Scene difference descriptions:
########
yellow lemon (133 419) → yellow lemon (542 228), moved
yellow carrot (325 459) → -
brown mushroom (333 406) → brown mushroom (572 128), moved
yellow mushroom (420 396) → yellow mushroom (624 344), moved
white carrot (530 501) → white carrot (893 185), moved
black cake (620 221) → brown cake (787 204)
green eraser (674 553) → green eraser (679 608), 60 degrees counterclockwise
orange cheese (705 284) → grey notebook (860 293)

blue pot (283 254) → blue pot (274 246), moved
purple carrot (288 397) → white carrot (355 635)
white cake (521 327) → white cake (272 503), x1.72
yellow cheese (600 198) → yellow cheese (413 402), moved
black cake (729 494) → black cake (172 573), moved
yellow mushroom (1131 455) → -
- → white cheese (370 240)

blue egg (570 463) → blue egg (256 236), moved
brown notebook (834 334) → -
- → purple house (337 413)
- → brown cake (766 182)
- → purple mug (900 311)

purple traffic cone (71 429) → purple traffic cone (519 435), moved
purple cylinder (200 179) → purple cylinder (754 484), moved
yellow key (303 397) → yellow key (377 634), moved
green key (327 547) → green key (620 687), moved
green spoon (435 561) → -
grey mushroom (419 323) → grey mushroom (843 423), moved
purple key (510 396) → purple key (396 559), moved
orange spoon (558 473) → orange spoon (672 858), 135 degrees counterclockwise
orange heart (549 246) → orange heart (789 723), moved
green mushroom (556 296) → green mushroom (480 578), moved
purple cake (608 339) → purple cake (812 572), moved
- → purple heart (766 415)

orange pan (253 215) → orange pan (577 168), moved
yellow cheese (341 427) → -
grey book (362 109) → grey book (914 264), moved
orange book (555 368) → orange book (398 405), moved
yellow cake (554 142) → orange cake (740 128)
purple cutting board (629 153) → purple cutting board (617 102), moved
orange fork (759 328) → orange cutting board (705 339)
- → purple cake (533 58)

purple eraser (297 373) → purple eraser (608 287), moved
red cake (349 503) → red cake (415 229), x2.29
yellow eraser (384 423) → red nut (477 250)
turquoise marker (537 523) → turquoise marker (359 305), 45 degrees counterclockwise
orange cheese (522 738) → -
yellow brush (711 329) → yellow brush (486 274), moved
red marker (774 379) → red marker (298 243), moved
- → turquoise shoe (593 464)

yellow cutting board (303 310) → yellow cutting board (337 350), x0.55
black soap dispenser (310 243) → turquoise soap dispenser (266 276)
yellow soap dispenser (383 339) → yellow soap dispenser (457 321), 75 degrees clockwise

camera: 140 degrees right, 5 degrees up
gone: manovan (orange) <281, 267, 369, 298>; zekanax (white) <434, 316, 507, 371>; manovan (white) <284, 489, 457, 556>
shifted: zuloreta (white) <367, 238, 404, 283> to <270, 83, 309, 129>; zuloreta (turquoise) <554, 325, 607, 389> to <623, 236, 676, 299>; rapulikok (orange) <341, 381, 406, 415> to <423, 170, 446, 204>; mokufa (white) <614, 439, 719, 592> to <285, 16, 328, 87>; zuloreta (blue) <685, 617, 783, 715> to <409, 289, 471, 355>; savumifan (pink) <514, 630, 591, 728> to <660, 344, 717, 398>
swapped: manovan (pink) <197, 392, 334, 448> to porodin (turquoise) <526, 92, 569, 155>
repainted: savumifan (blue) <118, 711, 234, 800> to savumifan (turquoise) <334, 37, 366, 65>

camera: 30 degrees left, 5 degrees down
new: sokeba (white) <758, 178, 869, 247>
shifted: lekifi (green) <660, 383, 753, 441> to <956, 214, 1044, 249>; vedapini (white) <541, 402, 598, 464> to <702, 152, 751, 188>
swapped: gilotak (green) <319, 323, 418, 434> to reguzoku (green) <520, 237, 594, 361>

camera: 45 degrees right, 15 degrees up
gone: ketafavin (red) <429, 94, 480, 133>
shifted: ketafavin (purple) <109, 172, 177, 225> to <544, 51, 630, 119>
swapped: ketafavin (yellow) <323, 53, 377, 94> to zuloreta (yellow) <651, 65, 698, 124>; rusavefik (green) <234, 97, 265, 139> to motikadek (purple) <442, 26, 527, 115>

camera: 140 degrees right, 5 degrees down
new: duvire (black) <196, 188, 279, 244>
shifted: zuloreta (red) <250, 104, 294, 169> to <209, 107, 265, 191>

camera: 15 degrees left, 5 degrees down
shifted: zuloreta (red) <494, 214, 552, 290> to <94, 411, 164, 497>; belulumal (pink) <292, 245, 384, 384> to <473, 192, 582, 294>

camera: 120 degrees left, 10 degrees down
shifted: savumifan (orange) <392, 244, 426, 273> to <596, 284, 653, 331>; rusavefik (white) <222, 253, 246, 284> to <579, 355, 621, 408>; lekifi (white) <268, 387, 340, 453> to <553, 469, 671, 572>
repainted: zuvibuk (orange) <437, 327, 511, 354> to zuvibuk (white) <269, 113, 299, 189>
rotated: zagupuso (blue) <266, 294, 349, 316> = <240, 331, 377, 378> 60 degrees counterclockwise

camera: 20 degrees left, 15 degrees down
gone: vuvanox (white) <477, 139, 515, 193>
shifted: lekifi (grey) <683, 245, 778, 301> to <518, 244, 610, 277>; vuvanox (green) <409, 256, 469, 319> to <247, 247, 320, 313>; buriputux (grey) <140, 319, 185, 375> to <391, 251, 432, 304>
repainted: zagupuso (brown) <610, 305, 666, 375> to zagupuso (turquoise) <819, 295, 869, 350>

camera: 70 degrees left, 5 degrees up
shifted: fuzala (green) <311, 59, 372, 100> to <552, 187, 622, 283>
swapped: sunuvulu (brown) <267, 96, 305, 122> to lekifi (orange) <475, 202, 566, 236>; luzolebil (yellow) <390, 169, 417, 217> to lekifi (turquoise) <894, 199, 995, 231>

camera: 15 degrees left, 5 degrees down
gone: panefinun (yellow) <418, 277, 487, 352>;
########
* INSTRUCTIONS FOR THE TASK: Every line above that holds the string "manovan" should be copied into the answer.

* RESPONSE BOX:
gone: manovan (orange) <281, 267, 369, 298>; zekanax (white) <434, 316, 507, 371>; manovan (white) <284, 489, 457, 556>
swapped: manovan (pink) <197, 392, 334, 448> to porodin (turquoise) <526, 92, 569, 155>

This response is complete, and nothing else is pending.